== WHAT IS NEEDED ==
Could you reproduce the entries exactly, omitting every picture?

Saved data entries:
════
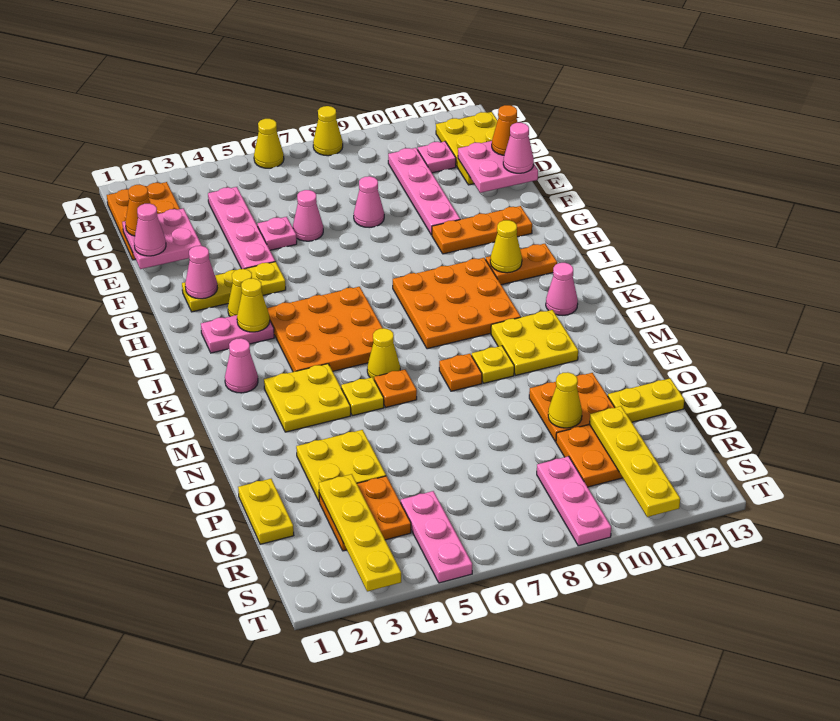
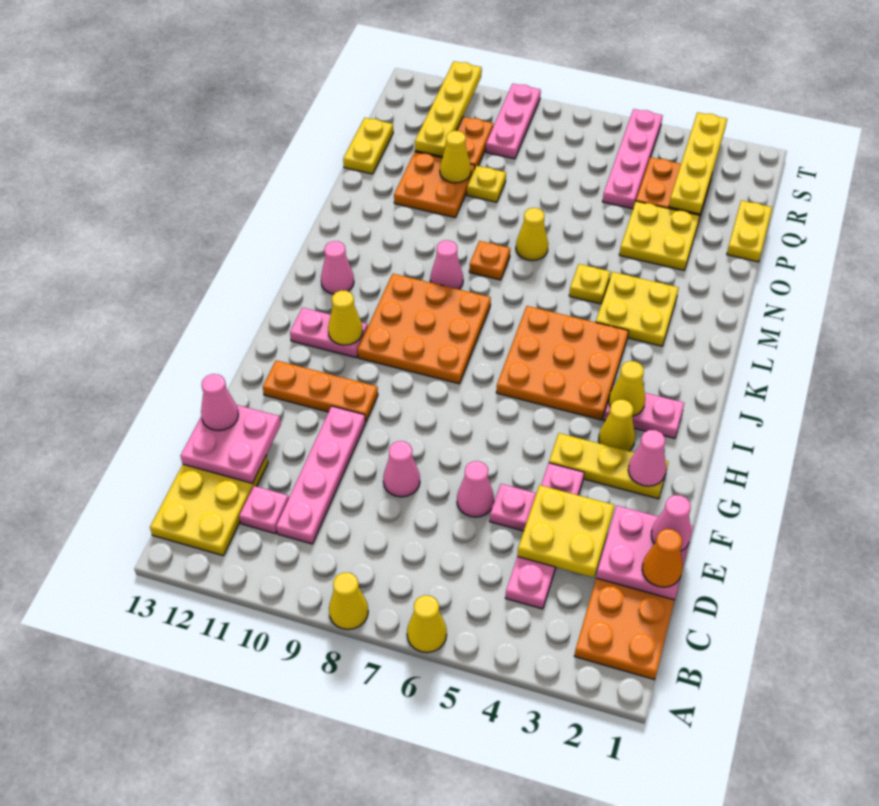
orange cone D13 level 3 -> none
orange plate I11:I12 level 1 -> pink plate I11:I12 level 1
pink cone K2 level 1 -> pink cone L9 level 1
yellow cone L6 level 1 -> yellow cone N7 level 1
yellow plate L10:M11 level 1 -> yellow plate D3:E4 level 2
orange plate M6 level 1 -> none
yellow plate M9 level 1 -> yellow plate P9 level 1
yellow plate P12:P13 level 1 -> yellow plate P13:Q13 level 1
pink plate R5:T5 level 1 -> pink plate Q5:T5 level 1

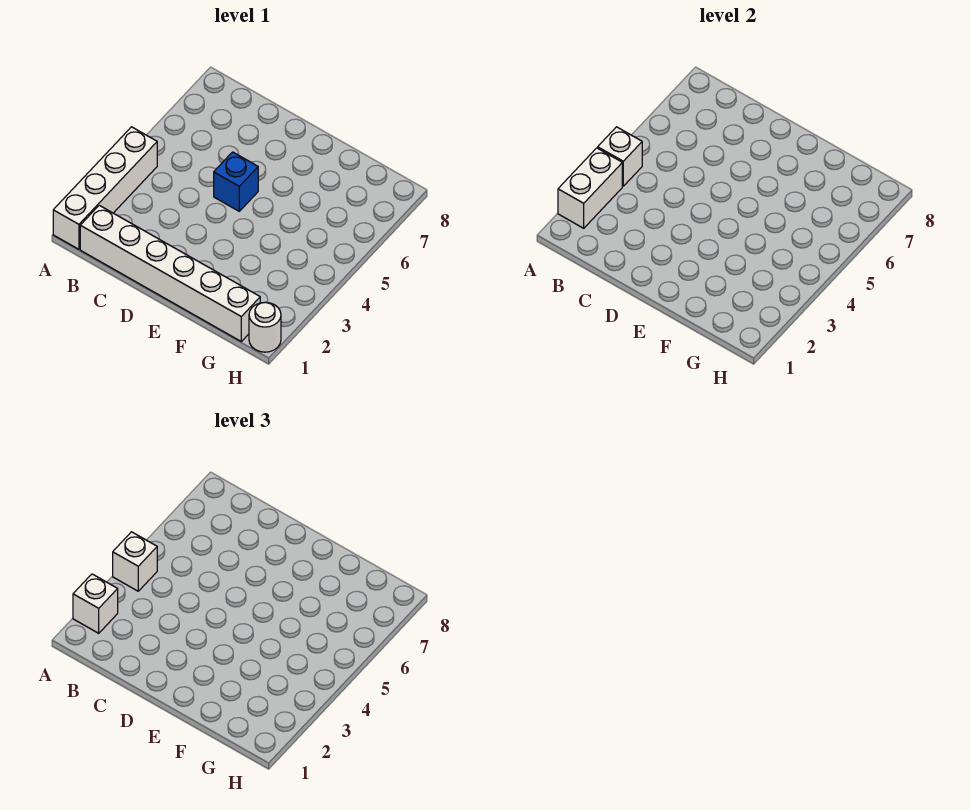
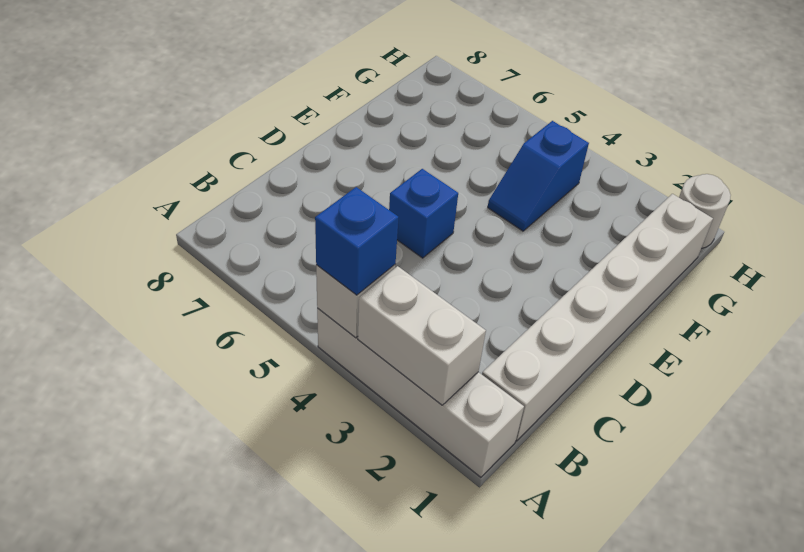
white brick A2 level 3 -> none
white brick A4 level 3 -> blue brick A4 level 3
none -> blue slope F4:G4 level 1 top G

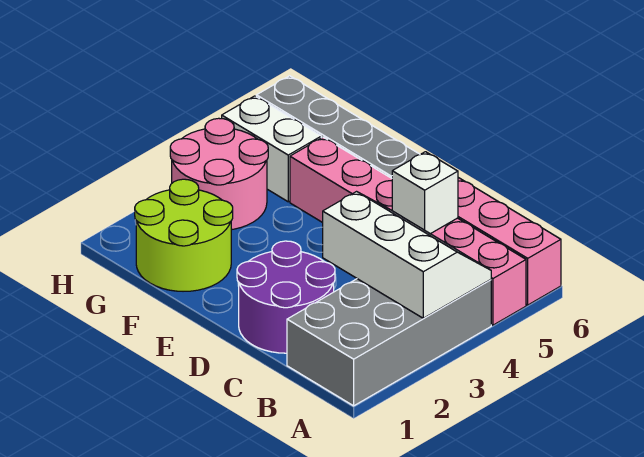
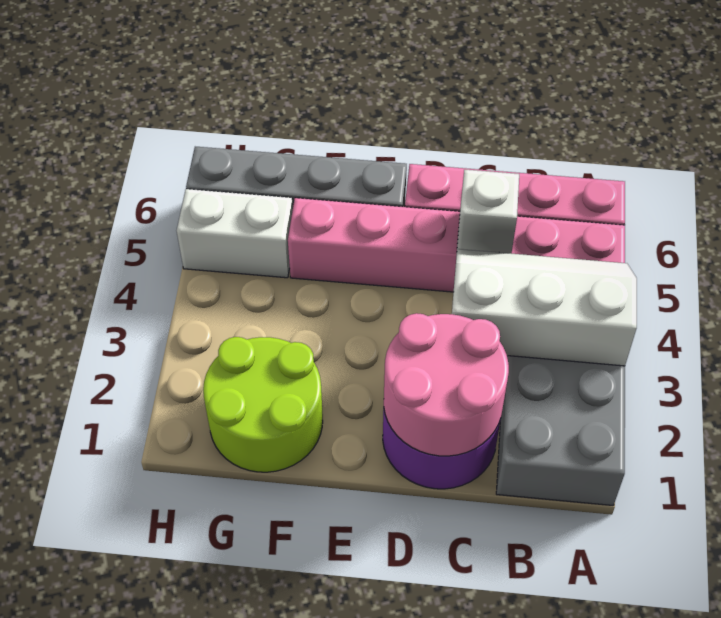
pink round brick G3:H4 level 1 -> pink round brick C1:D2 level 2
════
== EXERCISE ANSWER ==
orange cone D13 level 3 -> none
orange plate I11:I12 level 1 -> pink plate I11:I12 level 1
pink cone K2 level 1 -> pink cone L9 level 1
yellow cone L6 level 1 -> yellow cone N7 level 1
yellow plate L10:M11 level 1 -> yellow plate D3:E4 level 2
orange plate M6 level 1 -> none
yellow plate M9 level 1 -> yellow plate P9 level 1
yellow plate P12:P13 level 1 -> yellow plate P13:Q13 level 1
pink plate R5:T5 level 1 -> pink plate Q5:T5 level 1

white brick A2 level 3 -> none
white brick A4 level 3 -> blue brick A4 level 3
none -> blue slope F4:G4 level 1 top G

pink round brick G3:H4 level 1 -> pink round brick C1:D2 level 2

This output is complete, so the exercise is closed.